[Stepwise shape edit descriptions]
* * *

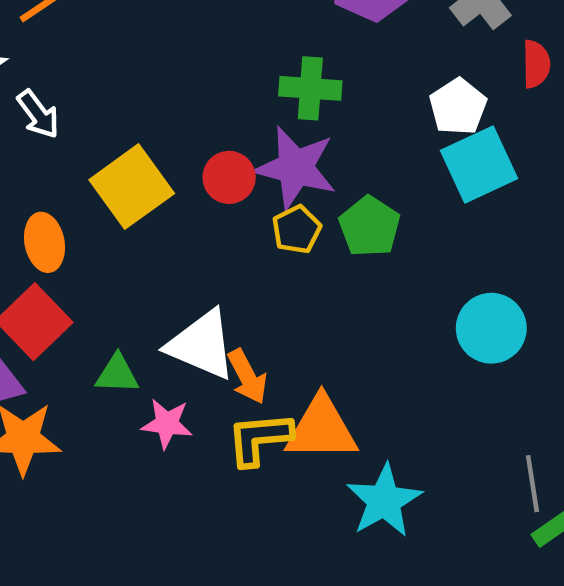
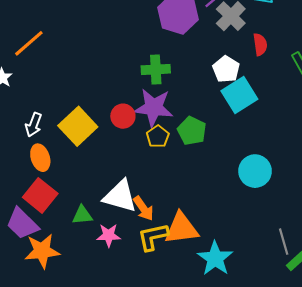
white arrow: (38, 114) -> (34, 125), moved, turned 65

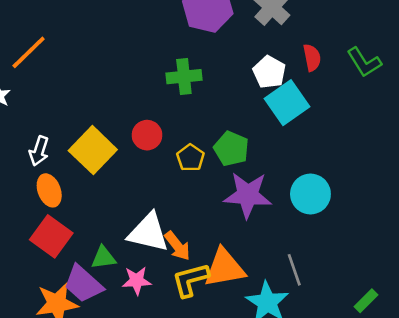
red semicircle: (260, 44) -> (312, 58), moved
purple star: (154, 108) -> (248, 195), moved
purple trapezoid: (22, 224) -> (83, 284), moved
gray line: (284, 242) -> (294, 270), moved

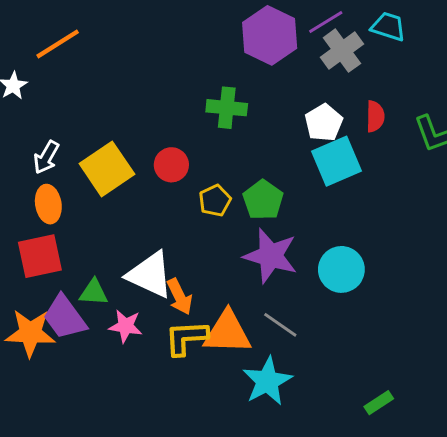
red square: (51, 236) -> (40, 256), turned 30
gray line: (294, 270) -> (280, 325), moved, turned -48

* * *

## Task item:
Using the records, work out how many lines include "moved", and reply with that number alone.

## Answer for this exercise:
6